PROBLEM DETAILS: Set the data down exactly as it stands, and keep its pictures out.

THE DATA:
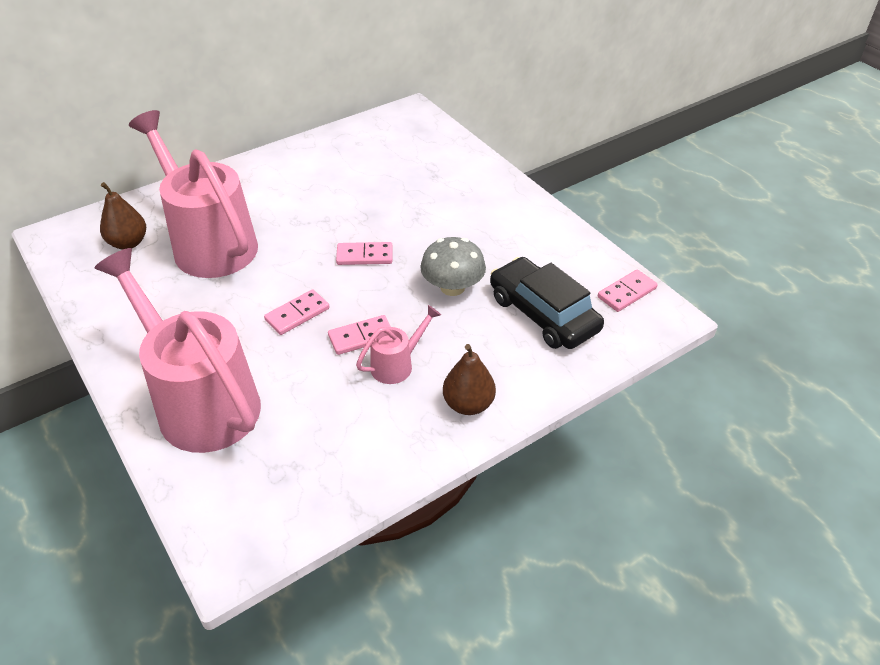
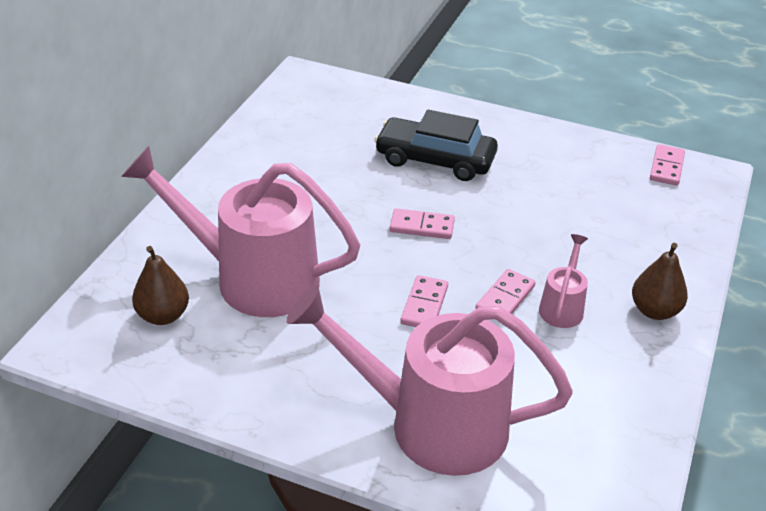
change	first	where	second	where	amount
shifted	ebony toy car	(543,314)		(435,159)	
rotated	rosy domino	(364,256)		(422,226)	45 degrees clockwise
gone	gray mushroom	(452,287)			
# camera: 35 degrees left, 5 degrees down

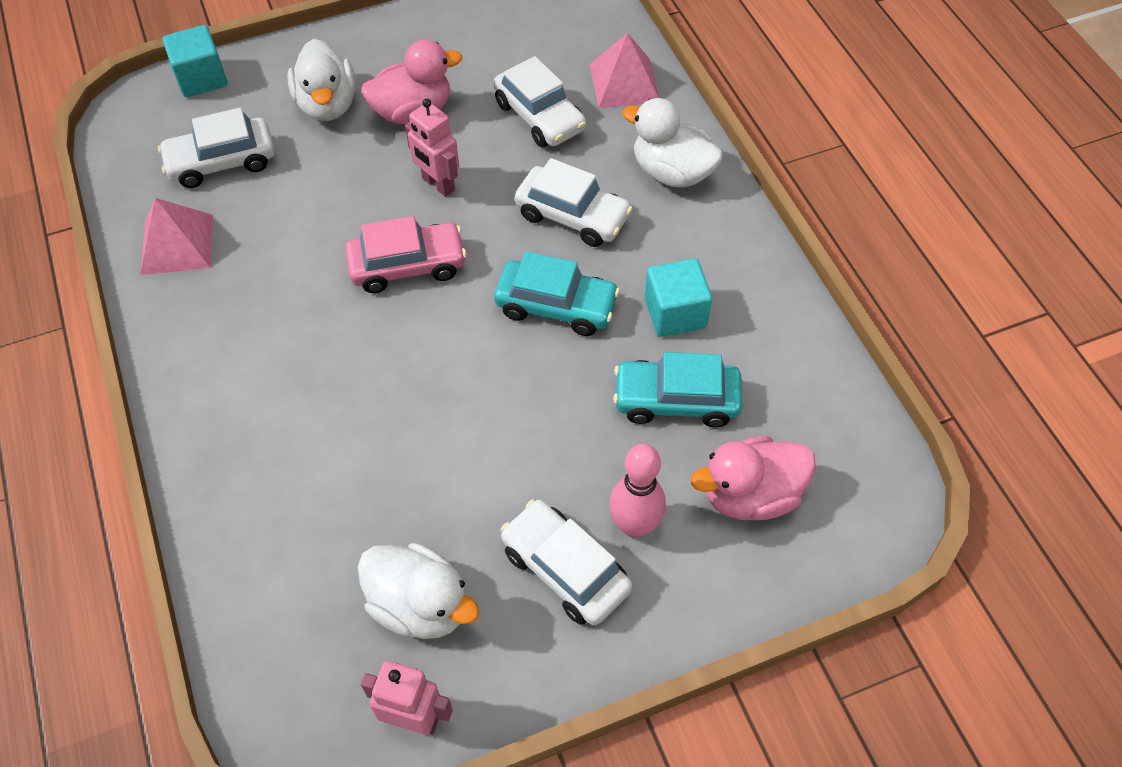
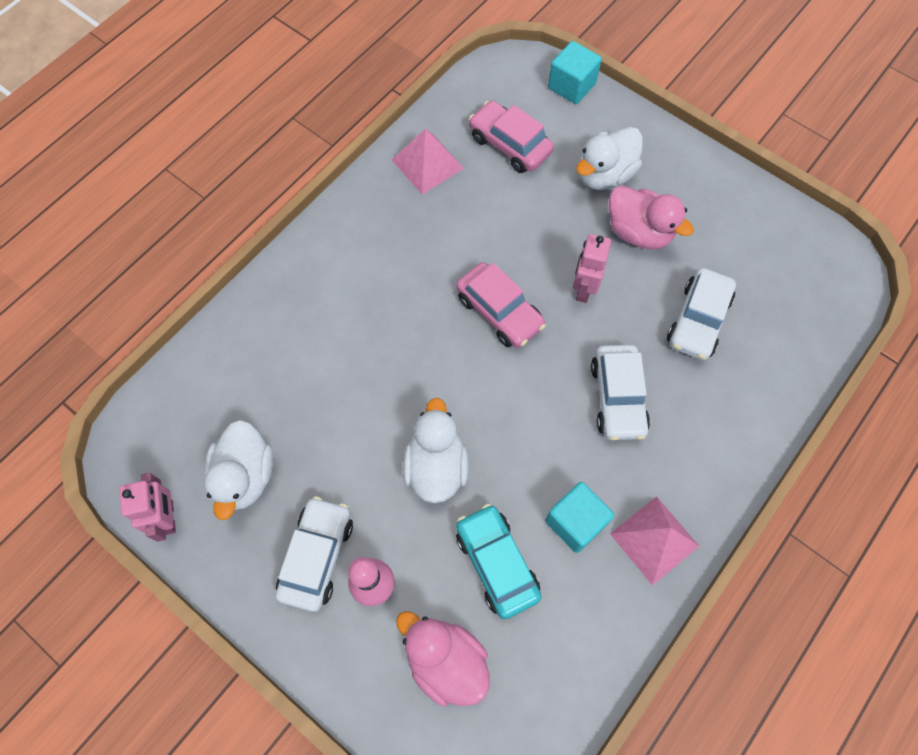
change	first	where	second	where	amount
shifted	snow-white rubber duck	(672,172)		(436,467)	
repainted	snow-white toy car	(222,162)	rosy toy car	(510,145)	
shifted	rosy pyramid	(624,83)		(654,539)	
gone	teal toy car	(556,306)			
# camera: 60 degrees right, 10 degrees up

SOLUTION TO THE PROBLEM:
change	first	where	second	where	amount
shifted	ebony toy car	(543,314)		(435,159)	
rotated	rosy domino	(364,256)		(422,226)	45 degrees clockwise
gone	gray mushroom	(452,287)			
# camera: 35 degrees left, 5 degrees down

change	first	where	second	where	amount
shifted	snow-white rubber duck	(672,172)		(436,467)	
repainted	snow-white toy car	(222,162)	rosy toy car	(510,145)	
shifted	rosy pyramid	(624,83)		(654,539)	
gone	teal toy car	(556,306)			
# camera: 60 degrees right, 10 degrees up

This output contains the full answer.